### Activity
Would you print all of the entries exactly, please, but without their pictures?

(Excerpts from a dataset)
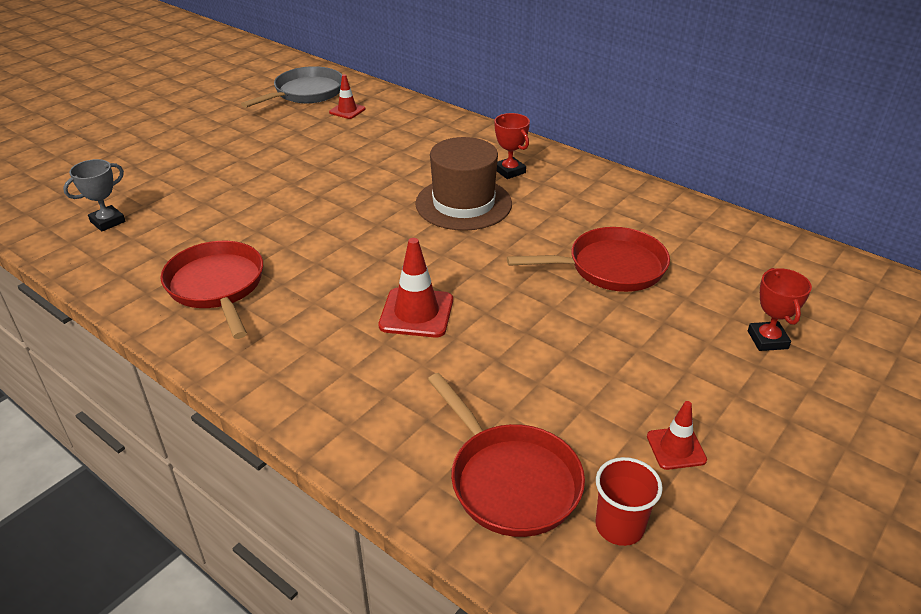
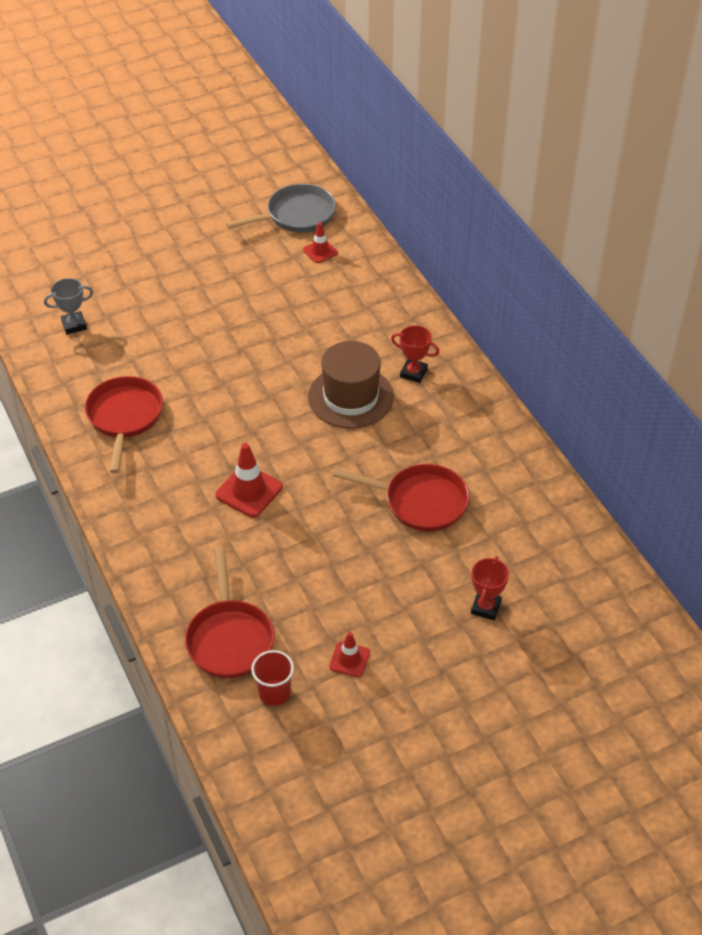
camera: 25 degrees right, 10 degrees up
red trophy [495,113,530,179] -> red trophy turned 60 degrees counterclockwise [391,325,439,383]

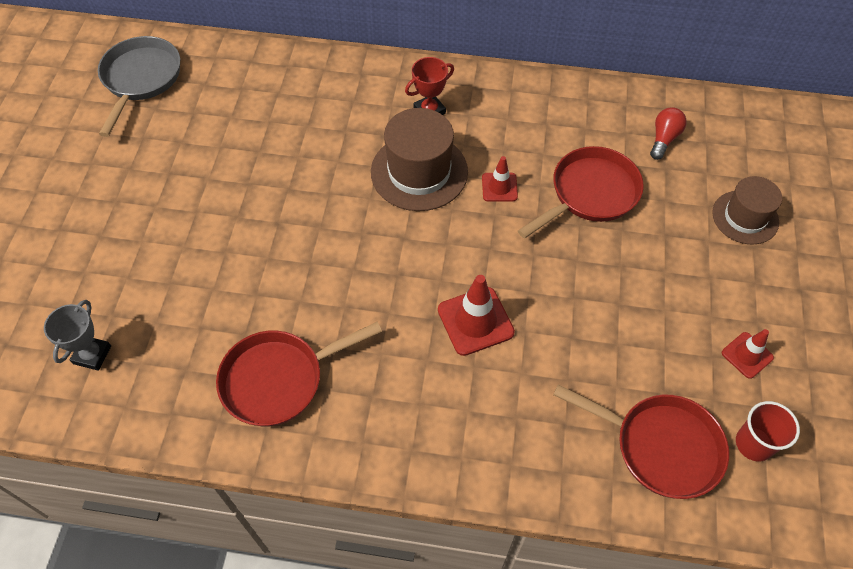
camera: 55 degrees left, 10 degrees up
red pan [85,376,163,473] -> red pan turned 60 degrees counterclockwise [216,322,382,427]
red traffic cone [303,222,338,263] -> red traffic cone moved to [482,156,518,202]
red trophy [471,556,509,620] -> brown hat [712,176,782,245]
none -> red light bulb [650,108,687,160]

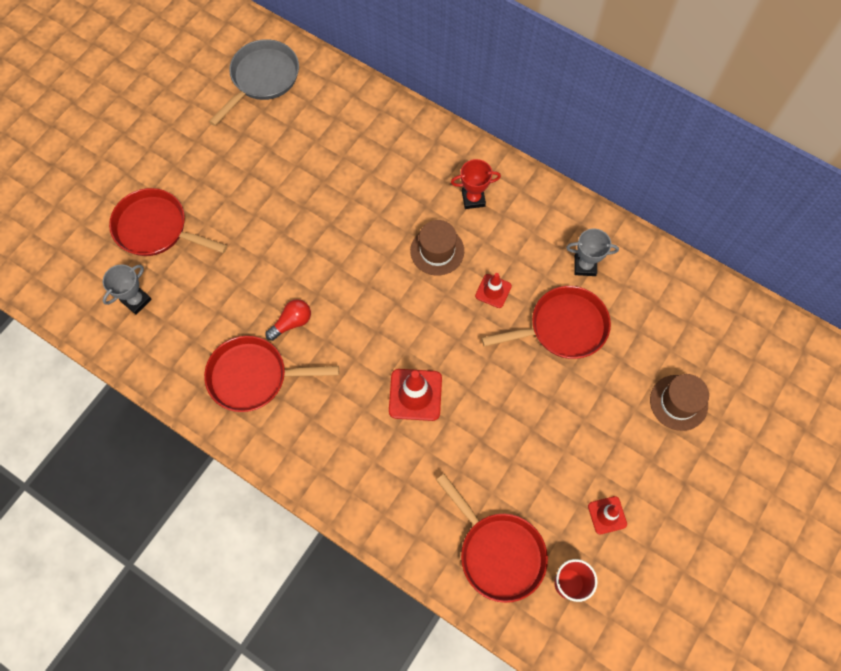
camera: 25 degrees right, 10 degrees up
brown hat [371,108,468,211] -> brown hat [410,220,464,275], size x0.65
red light bulb [650,108,687,160] -> red light bulb moved to [266,299,311,341]
none -> red pan [109,188,227,256]
none -> grey trophy [566,228,619,276]

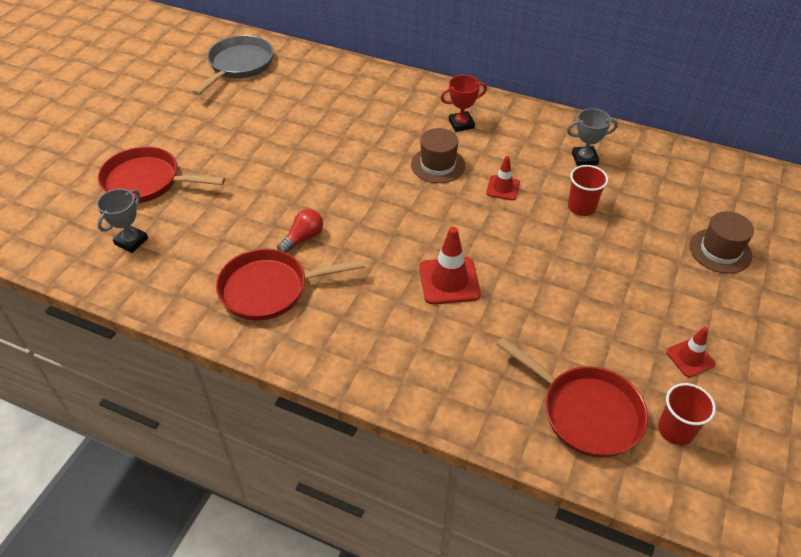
camera: 10 degrees left, 20 degrees down
red pan [482,286,611,359] -> red cup [568,165,608,216]

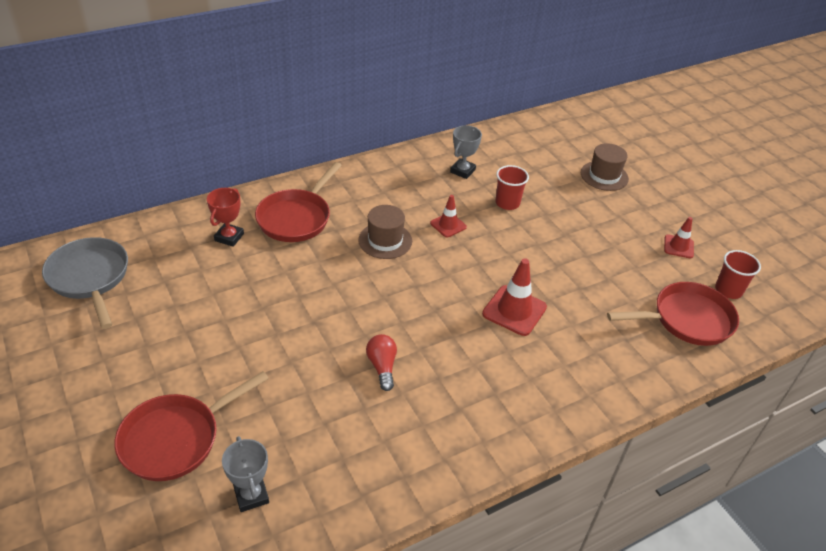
camera: 55 degrees left, 5 degrees down
red pan [216,249,365,321] -> red pan moved to [255,162,342,242]
red trophy [441,75,487,132] -> red trophy moved to [207,188,244,247]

### Answer to this task
camera: 25 degrees right, 10 degrees up
red trophy [495,113,530,179] -> red trophy turned 60 degrees counterclockwise [391,325,439,383]

camera: 55 degrees left, 10 degrees up
red pan [85,376,163,473] -> red pan turned 60 degrees counterclockwise [216,322,382,427]
red traffic cone [303,222,338,263] -> red traffic cone moved to [482,156,518,202]
red trophy [471,556,509,620] -> brown hat [712,176,782,245]
none -> red light bulb [650,108,687,160]

camera: 25 degrees right, 10 degrees up
brown hat [371,108,468,211] -> brown hat [410,220,464,275], size x0.65
red light bulb [650,108,687,160] -> red light bulb moved to [266,299,311,341]
none -> red pan [109,188,227,256]
none -> grey trophy [566,228,619,276]

camera: 10 degrees left, 20 degrees down
red pan [482,286,611,359] -> red cup [568,165,608,216]

camera: 55 degrees left, 5 degrees down
red pan [216,249,365,321] -> red pan moved to [255,162,342,242]
red trophy [441,75,487,132] -> red trophy moved to [207,188,244,247]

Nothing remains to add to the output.